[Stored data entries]
--- BEGIN ---
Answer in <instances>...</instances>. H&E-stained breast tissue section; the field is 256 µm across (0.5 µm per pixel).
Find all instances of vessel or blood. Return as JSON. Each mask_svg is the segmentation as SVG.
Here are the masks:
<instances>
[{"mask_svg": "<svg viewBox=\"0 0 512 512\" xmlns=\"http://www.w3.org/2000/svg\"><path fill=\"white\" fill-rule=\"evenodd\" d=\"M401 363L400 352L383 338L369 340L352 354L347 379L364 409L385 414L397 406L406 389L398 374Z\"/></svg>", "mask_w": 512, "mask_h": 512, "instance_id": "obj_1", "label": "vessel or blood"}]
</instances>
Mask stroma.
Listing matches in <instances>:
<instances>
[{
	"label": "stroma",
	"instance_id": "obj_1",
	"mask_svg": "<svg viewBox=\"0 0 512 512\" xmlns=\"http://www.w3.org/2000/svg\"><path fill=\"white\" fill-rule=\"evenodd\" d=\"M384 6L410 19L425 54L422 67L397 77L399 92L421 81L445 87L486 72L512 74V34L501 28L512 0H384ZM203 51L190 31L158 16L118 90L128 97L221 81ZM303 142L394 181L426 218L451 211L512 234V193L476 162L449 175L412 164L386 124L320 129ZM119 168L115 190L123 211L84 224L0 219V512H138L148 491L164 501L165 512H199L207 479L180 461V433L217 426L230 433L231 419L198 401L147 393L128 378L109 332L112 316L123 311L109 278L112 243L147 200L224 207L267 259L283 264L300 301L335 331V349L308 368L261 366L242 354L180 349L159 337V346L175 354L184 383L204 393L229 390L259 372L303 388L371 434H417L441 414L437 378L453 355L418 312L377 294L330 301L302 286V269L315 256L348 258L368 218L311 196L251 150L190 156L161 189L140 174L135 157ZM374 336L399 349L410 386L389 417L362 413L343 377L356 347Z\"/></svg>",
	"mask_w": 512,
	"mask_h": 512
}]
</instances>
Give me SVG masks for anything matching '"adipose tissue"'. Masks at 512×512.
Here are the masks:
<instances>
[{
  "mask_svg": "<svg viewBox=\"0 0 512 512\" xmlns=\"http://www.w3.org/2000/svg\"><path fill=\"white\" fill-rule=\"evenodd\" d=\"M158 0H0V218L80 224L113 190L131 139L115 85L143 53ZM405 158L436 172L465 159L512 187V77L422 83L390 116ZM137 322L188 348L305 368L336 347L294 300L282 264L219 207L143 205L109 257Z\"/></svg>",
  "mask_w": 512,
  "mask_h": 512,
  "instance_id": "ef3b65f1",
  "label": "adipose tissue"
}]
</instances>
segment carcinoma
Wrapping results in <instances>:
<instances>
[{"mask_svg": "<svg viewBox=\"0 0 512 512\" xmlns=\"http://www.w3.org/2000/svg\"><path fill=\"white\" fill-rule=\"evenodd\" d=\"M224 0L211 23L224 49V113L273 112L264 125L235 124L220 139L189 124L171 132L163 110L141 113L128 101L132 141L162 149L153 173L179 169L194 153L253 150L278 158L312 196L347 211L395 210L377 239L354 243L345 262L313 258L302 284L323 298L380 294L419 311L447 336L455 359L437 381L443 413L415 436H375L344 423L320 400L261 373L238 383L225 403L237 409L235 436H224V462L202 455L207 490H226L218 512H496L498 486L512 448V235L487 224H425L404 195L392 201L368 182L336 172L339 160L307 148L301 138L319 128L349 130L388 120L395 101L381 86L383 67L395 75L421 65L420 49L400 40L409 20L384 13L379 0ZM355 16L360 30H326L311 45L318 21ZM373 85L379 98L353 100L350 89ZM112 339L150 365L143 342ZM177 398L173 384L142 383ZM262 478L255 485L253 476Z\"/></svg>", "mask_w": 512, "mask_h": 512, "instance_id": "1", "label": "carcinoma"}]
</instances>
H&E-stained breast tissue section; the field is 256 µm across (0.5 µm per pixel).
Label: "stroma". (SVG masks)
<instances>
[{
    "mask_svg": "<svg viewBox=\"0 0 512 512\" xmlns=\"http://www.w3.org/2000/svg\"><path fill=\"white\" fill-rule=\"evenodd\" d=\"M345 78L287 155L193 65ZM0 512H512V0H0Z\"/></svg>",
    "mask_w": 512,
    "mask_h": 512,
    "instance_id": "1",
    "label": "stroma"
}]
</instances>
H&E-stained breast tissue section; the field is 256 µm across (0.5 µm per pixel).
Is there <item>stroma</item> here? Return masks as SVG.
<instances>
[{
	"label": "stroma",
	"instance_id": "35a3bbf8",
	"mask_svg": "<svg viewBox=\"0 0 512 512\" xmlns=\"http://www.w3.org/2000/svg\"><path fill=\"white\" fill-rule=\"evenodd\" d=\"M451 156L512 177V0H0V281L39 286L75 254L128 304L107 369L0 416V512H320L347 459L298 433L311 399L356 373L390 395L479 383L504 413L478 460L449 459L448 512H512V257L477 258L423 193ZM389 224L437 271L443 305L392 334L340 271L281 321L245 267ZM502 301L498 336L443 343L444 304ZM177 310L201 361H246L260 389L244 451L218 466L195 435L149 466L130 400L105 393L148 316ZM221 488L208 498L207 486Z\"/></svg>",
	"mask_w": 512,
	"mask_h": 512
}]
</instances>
--- END ---
> WRITTEN INSTRUCTION:
The records above must be output exactly, in full.

> FINISHED EXERCISE:
Answer in <instances>...</instances>. H&E-stained breast tissue section; the field is 256 µm across (0.5 µm per pixel).
Find all instances of vessel or blood. Return as JSON. Each mask_svg is the segmentation as SVG.
Here are the masks:
<instances>
[{"mask_svg": "<svg viewBox=\"0 0 512 512\" xmlns=\"http://www.w3.org/2000/svg\"><path fill=\"white\" fill-rule=\"evenodd\" d=\"M401 363L400 352L383 338L369 340L352 354L347 379L364 409L385 414L397 406L406 389L398 374Z\"/></svg>", "mask_w": 512, "mask_h": 512, "instance_id": "obj_1", "label": "vessel or blood"}]
</instances>
Mask stroma.
Listing matches in <instances>:
<instances>
[{
	"label": "stroma",
	"instance_id": "obj_1",
	"mask_svg": "<svg viewBox=\"0 0 512 512\" xmlns=\"http://www.w3.org/2000/svg\"><path fill=\"white\" fill-rule=\"evenodd\" d=\"M384 6L410 19L425 54L422 67L397 77L399 92L421 81L445 87L486 72L512 74V34L501 28L512 0H384ZM203 51L190 31L158 16L118 90L128 97L221 81ZM303 142L394 181L426 218L451 211L512 234V193L476 162L449 175L412 164L386 124L320 129ZM119 168L115 190L123 211L84 224L0 219V512H138L148 491L164 501L165 512H199L207 479L180 461V433L217 426L230 433L231 419L198 401L147 393L128 378L109 332L112 316L123 311L109 278L112 243L147 200L224 207L267 259L283 264L300 301L335 331V349L308 368L261 366L242 354L180 349L159 337V346L175 354L184 383L204 393L229 390L259 372L303 388L371 434H417L441 414L437 378L453 355L418 312L377 294L330 301L302 286V269L315 256L348 258L368 218L311 196L251 150L190 156L161 189L140 174L135 157ZM374 336L399 349L410 386L389 417L362 413L343 377L356 347Z\"/></svg>",
	"mask_w": 512,
	"mask_h": 512
}]
</instances>
Give me SVG masks for anything matching '"adipose tissue"'. Masks at 512×512.
Here are the masks:
<instances>
[{
  "mask_svg": "<svg viewBox=\"0 0 512 512\" xmlns=\"http://www.w3.org/2000/svg\"><path fill=\"white\" fill-rule=\"evenodd\" d=\"M158 0H0V218L80 224L113 190L131 139L115 85L143 53ZM405 158L436 172L465 159L512 187V77L422 83L390 116ZM137 322L188 348L305 368L336 347L294 300L282 264L219 207L143 205L109 257Z\"/></svg>",
  "mask_w": 512,
  "mask_h": 512,
  "instance_id": "ef3b65f1",
  "label": "adipose tissue"
}]
</instances>
segment carcinoma
Wrapping results in <instances>:
<instances>
[{"mask_svg": "<svg viewBox=\"0 0 512 512\" xmlns=\"http://www.w3.org/2000/svg\"><path fill=\"white\" fill-rule=\"evenodd\" d=\"M224 0L211 23L224 49V113L273 112L264 125L235 124L220 139L189 124L171 132L163 110L141 113L128 101L132 141L162 149L153 173L179 169L194 153L253 150L278 158L312 196L347 211L395 210L377 239L354 243L345 262L313 258L302 284L323 298L380 294L419 311L447 336L455 359L437 381L443 413L415 436H375L344 423L320 400L261 373L238 383L225 403L237 409L235 436H224V462L202 455L207 490H226L218 512H496L498 486L512 448V235L487 224H425L404 195L392 201L368 182L336 172L339 160L307 148L301 138L319 128L349 130L388 120L395 101L381 86L383 67L395 75L421 65L420 49L400 40L409 20L384 13L379 0ZM355 16L360 30H326L311 45L318 21ZM373 85L379 98L353 100L350 89ZM112 339L150 365L143 342ZM177 398L173 384L142 383ZM262 478L255 485L253 476Z\"/></svg>", "mask_w": 512, "mask_h": 512, "instance_id": "1", "label": "carcinoma"}]
</instances>
H&E-stained breast tissue section; the field is 256 µm across (0.5 µm per pixel).
Label: "stroma". (SVG masks)
<instances>
[{
    "mask_svg": "<svg viewBox=\"0 0 512 512\" xmlns=\"http://www.w3.org/2000/svg\"><path fill=\"white\" fill-rule=\"evenodd\" d=\"M345 78L287 155L193 65ZM0 512H512V0H0Z\"/></svg>",
    "mask_w": 512,
    "mask_h": 512,
    "instance_id": "1",
    "label": "stroma"
}]
</instances>
H&E-stained breast tissue section; the field is 256 µm across (0.5 µm per pixel).
Is there <item>stroma</item> here? Return masks as SVG.
<instances>
[{
	"label": "stroma",
	"instance_id": "35a3bbf8",
	"mask_svg": "<svg viewBox=\"0 0 512 512\" xmlns=\"http://www.w3.org/2000/svg\"><path fill=\"white\" fill-rule=\"evenodd\" d=\"M451 156L512 177V0H0V281L39 286L75 254L128 304L107 369L0 416V512H320L347 459L298 433L311 399L356 373L390 395L479 383L504 413L478 460L449 459L448 512H512V257L477 258L423 193ZM389 224L437 271L443 305L392 334L340 271L281 321L245 267ZM502 301L498 336L443 343L444 304ZM177 310L201 361H246L260 389L244 451L218 466L195 435L149 466L130 400L105 393L148 316ZM221 488L208 498L207 486Z\"/></svg>",
	"mask_w": 512,
	"mask_h": 512
}]
</instances>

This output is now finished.